DATA IN THIS EXERCISE:
☆ ☆ ☆ ☆ ☆ ☆ ☆

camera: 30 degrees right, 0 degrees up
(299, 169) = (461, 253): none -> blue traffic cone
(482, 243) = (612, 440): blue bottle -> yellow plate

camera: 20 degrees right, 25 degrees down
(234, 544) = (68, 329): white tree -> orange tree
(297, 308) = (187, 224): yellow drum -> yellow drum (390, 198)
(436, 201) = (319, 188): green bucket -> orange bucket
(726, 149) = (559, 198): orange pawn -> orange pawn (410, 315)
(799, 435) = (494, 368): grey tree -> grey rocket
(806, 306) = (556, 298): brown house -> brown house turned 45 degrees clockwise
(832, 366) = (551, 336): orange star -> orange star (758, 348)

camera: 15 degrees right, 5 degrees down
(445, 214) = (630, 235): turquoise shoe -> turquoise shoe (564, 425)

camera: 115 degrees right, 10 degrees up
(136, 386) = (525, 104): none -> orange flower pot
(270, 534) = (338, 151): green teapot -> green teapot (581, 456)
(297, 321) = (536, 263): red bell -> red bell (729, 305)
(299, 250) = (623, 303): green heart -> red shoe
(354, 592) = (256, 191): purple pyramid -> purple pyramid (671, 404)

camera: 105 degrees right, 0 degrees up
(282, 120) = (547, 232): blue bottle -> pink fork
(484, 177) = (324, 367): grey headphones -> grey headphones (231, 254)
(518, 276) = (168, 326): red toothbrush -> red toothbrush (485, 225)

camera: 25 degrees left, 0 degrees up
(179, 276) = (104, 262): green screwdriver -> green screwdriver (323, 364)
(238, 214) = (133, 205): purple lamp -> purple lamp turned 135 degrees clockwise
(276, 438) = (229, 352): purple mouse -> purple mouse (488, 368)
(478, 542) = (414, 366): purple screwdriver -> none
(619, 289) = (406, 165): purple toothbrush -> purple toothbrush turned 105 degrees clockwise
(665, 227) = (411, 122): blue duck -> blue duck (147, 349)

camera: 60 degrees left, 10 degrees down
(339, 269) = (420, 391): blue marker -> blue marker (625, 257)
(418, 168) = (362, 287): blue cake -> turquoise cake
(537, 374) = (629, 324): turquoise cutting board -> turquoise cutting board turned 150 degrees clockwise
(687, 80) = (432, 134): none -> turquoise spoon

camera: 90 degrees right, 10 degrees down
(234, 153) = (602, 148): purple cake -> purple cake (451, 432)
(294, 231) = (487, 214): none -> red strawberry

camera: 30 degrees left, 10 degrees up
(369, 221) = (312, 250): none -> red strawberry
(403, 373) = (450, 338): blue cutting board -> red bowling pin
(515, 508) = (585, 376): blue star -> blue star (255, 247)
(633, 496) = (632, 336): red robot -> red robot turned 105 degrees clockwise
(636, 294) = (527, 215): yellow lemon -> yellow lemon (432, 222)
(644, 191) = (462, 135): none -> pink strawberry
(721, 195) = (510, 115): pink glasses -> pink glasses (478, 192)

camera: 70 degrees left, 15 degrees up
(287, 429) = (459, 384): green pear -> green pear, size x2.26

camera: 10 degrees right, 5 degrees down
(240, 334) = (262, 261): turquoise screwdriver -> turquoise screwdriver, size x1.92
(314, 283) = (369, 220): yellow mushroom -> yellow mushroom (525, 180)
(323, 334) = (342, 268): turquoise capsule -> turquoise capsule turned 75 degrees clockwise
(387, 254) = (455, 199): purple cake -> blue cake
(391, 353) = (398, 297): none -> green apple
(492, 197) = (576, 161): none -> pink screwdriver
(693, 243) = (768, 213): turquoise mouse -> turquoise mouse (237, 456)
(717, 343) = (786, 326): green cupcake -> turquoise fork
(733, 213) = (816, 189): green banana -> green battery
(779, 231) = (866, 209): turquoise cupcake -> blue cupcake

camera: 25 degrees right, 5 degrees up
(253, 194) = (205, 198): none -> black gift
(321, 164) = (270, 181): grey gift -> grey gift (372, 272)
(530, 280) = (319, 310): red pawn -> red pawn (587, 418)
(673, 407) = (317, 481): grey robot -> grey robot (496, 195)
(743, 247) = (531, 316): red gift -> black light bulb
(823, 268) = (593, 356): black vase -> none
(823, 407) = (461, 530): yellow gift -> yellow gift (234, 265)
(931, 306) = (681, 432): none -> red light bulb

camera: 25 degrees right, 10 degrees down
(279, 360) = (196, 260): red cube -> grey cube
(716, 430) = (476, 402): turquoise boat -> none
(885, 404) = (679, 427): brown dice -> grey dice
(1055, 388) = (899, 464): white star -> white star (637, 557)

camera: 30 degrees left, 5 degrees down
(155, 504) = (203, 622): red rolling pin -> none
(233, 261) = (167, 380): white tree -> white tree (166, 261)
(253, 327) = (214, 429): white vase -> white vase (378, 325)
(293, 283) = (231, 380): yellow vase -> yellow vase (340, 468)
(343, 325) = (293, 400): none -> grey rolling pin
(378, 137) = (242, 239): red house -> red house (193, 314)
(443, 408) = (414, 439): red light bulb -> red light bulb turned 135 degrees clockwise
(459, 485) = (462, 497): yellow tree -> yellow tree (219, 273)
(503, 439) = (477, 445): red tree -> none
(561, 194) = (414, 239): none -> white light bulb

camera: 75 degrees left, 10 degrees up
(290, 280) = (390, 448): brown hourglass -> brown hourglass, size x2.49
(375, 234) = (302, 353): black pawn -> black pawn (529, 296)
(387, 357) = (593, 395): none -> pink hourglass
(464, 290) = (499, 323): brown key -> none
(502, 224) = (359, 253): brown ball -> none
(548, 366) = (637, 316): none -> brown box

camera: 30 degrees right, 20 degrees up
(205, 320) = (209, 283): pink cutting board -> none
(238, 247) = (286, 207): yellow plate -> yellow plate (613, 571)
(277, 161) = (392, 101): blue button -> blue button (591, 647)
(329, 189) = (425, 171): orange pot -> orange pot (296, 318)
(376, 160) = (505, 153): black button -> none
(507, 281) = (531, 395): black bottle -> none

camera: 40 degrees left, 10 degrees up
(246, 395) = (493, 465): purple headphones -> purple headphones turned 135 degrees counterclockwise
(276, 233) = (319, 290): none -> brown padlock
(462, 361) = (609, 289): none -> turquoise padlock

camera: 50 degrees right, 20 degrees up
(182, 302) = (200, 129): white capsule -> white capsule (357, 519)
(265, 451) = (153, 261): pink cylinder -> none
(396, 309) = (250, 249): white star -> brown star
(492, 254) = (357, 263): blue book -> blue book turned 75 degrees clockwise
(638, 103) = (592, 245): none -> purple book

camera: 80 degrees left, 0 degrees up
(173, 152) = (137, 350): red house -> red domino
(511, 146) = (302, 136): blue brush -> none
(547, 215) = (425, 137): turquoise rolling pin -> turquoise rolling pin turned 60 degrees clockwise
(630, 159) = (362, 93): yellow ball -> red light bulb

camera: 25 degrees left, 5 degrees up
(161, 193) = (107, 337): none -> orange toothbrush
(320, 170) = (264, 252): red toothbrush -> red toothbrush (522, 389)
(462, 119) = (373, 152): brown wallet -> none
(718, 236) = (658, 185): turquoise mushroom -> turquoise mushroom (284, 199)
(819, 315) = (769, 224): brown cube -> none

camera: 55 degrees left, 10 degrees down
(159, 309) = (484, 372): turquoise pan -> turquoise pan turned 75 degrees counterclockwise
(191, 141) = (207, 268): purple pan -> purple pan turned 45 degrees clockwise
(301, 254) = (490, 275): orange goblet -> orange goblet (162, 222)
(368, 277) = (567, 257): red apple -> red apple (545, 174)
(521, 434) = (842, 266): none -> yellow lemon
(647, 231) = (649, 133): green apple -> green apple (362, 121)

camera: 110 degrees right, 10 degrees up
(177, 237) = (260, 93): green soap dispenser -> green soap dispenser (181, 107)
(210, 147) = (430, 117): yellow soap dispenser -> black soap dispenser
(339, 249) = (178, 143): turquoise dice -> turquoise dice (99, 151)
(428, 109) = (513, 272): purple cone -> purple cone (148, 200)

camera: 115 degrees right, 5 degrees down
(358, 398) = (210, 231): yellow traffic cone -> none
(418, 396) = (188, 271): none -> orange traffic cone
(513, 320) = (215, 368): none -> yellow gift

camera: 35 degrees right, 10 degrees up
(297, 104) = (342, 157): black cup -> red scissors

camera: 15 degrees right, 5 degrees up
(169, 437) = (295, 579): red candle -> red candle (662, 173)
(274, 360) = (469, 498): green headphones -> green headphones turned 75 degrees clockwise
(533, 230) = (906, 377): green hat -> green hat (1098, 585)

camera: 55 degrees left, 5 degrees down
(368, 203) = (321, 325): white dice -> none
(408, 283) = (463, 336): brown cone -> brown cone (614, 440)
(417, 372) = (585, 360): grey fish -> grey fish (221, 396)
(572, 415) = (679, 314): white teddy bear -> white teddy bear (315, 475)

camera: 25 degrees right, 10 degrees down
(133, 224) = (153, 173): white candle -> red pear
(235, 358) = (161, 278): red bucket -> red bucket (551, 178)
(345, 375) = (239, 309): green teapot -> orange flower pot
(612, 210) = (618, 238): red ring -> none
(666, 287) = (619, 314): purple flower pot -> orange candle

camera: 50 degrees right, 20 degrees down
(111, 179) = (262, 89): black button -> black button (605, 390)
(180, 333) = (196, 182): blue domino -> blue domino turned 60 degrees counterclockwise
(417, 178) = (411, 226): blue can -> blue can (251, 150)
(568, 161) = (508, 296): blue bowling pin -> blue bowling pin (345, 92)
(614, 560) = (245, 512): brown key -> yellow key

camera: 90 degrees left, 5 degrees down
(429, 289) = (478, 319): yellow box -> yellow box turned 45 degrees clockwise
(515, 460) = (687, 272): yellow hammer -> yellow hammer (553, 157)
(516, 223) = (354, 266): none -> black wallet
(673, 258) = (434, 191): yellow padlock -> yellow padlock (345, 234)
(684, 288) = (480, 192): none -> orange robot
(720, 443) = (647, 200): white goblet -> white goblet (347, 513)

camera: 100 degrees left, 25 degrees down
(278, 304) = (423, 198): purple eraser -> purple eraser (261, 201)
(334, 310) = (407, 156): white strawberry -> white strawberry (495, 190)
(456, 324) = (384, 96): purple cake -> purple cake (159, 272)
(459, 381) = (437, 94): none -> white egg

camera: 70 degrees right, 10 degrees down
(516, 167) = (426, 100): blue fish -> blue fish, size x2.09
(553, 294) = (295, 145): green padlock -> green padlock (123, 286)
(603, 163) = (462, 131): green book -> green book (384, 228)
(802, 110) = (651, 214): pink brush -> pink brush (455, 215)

☆ ☆ ☆ ☆ ☆ ☆ ☆

EXERCISE PROMPT: Can you repeat, word for word, every line above from the one containing "(644, 191) = (462, 135): none" down to the one containing "(823, 407) = (461, 530): yellow", including both?

TASK ANSWER:
(644, 191) = (462, 135): none -> pink strawberry
(721, 195) = (510, 115): pink glasses -> pink glasses (478, 192)

camera: 70 degrees left, 15 degrees up
(287, 429) = (459, 384): green pear -> green pear, size x2.26

camera: 10 degrees right, 5 degrees down
(240, 334) = (262, 261): turquoise screwdriver -> turquoise screwdriver, size x1.92
(314, 283) = (369, 220): yellow mushroom -> yellow mushroom (525, 180)
(323, 334) = (342, 268): turquoise capsule -> turquoise capsule turned 75 degrees clockwise
(387, 254) = (455, 199): purple cake -> blue cake
(391, 353) = (398, 297): none -> green apple
(492, 197) = (576, 161): none -> pink screwdriver
(693, 243) = (768, 213): turquoise mouse -> turquoise mouse (237, 456)
(717, 343) = (786, 326): green cupcake -> turquoise fork
(733, 213) = (816, 189): green banana -> green battery
(779, 231) = (866, 209): turquoise cupcake -> blue cupcake

camera: 25 degrees right, 5 degrees up
(253, 194) = (205, 198): none -> black gift
(321, 164) = (270, 181): grey gift -> grey gift (372, 272)
(530, 280) = (319, 310): red pawn -> red pawn (587, 418)
(673, 407) = (317, 481): grey robot -> grey robot (496, 195)
(743, 247) = (531, 316): red gift -> black light bulb
(823, 268) = (593, 356): black vase -> none
(823, 407) = (461, 530): yellow gift -> yellow gift (234, 265)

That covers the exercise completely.